- **WHAT THE TASK ASKS**
What the answer must contain is every line of the records, exactly, with no pictures.

□ □ □

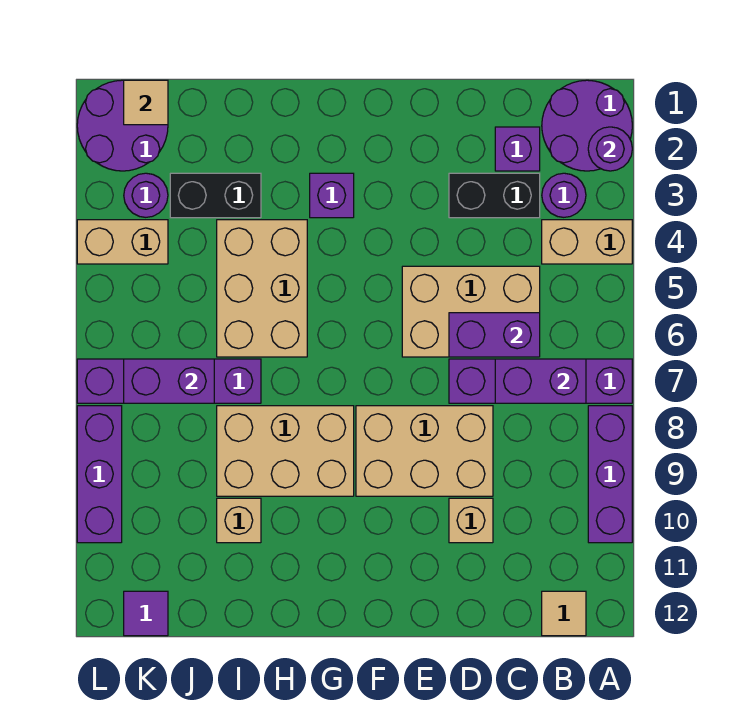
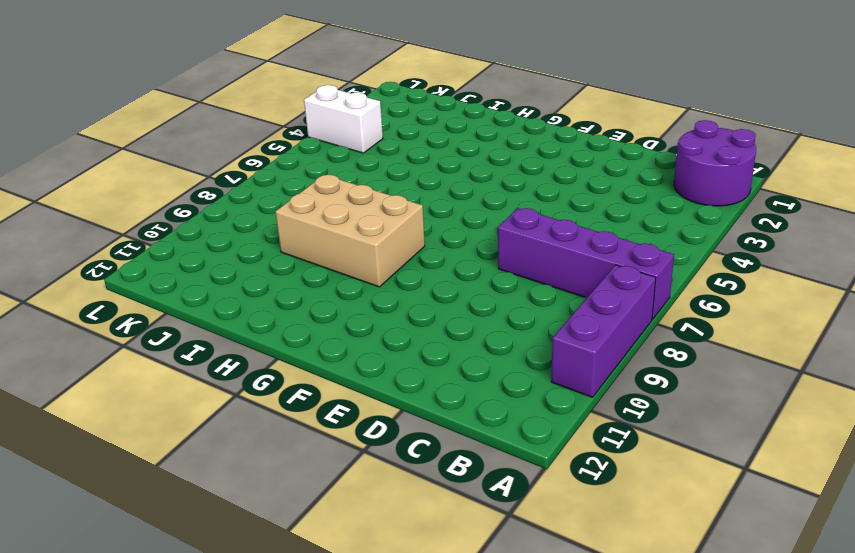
white brick K4:L4 level 1 -> tan brick K4:L4 level 1
none -> tan brick A4:B4 level 1
none -> purple round brick B3 level 1
none -> tan tile B12 level 1

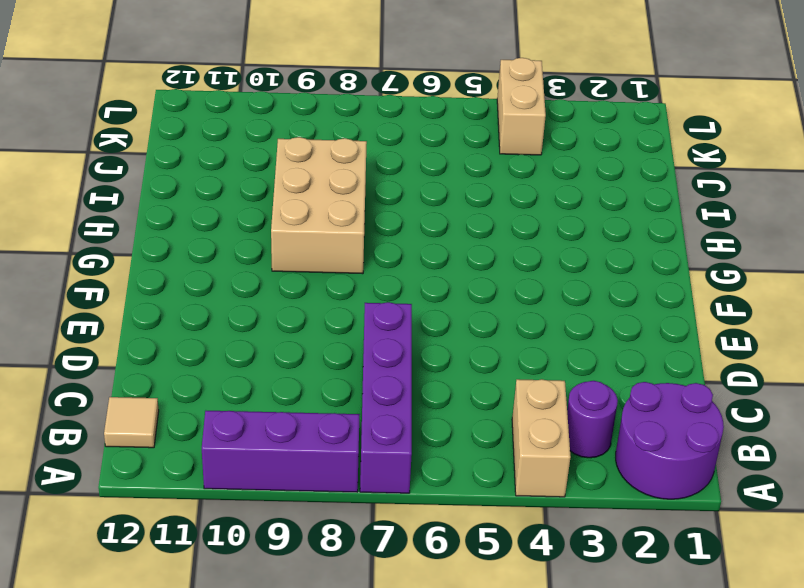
none -> purple brick C2 level 1
none -> black brick C3:D3 level 1
none -> tan brick C5:E6 level 1

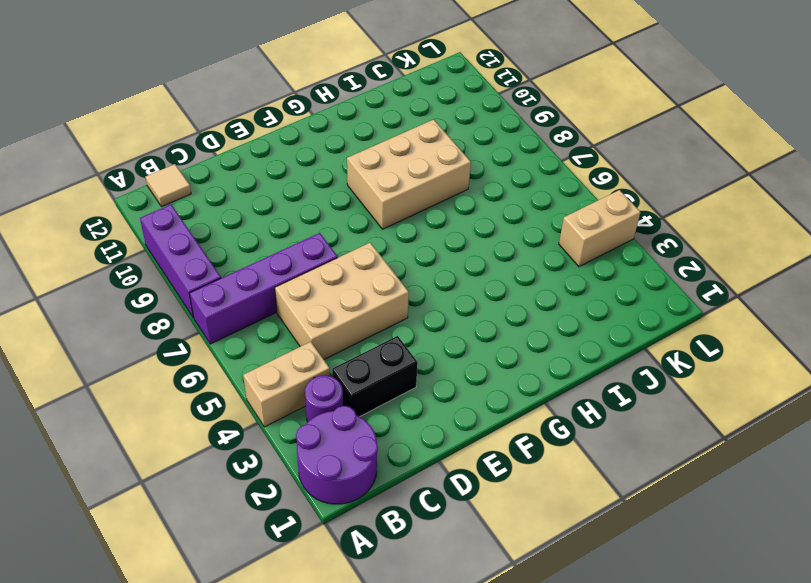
none -> purple brick C2 level 1
none -> tan brick D8:F9 level 1
none -> tan brick D10 level 1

□ □ □

- **RESPONSE TO THE EXERCISE**
white brick K4:L4 level 1 -> tan brick K4:L4 level 1
none -> tan brick A4:B4 level 1
none -> purple round brick B3 level 1
none -> tan tile B12 level 1

none -> purple brick C2 level 1
none -> black brick C3:D3 level 1
none -> tan brick C5:E6 level 1

none -> purple brick C2 level 1
none -> tan brick D8:F9 level 1
none -> tan brick D10 level 1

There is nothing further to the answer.